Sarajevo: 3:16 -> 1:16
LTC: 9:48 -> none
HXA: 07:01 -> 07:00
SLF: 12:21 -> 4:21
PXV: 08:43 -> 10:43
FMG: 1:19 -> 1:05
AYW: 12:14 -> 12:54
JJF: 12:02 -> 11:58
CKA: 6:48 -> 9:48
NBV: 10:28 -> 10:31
-=-=-=-=-
▶ Directive: Copy out every item, replacing "none" with "no time" and leaving everything else unchanged.

▶ Reply:
Sarajevo: 3:16 -> 1:16
LTC: 9:48 -> no time
HXA: 07:01 -> 07:00
SLF: 12:21 -> 4:21
PXV: 08:43 -> 10:43
FMG: 1:19 -> 1:05
AYW: 12:14 -> 12:54
JJF: 12:02 -> 11:58
CKA: 6:48 -> 9:48
NBV: 10:28 -> 10:31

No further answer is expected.